Segment Start: Input for this task

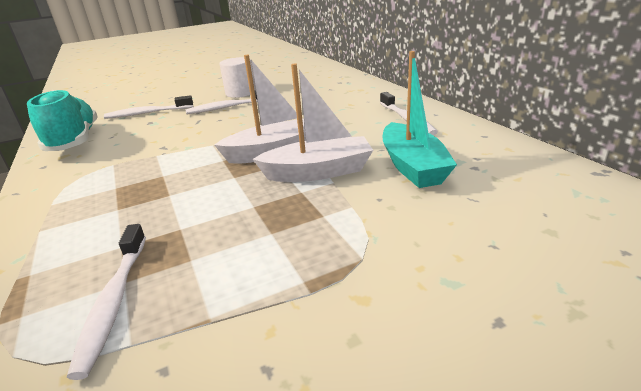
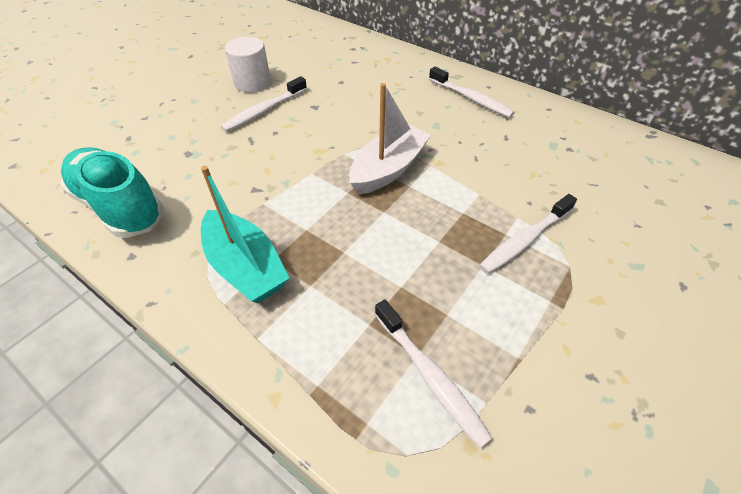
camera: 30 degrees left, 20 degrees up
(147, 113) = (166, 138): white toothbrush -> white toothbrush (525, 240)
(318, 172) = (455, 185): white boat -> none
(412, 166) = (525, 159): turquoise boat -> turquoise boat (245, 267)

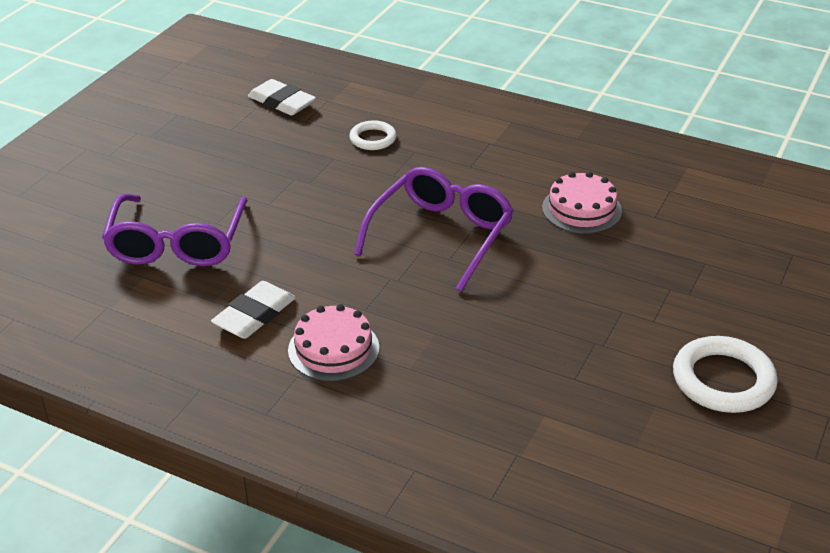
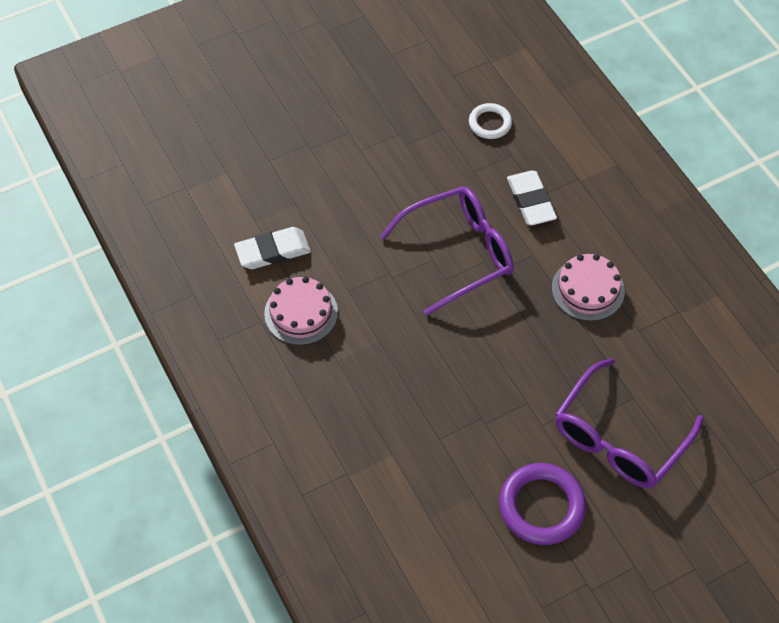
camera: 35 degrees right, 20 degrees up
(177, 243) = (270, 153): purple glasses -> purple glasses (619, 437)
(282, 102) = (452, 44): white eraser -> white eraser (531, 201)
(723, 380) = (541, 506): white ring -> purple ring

Segment End: Input for this task

The total alone is wanted: how many lines in the listing above contain "purple".

2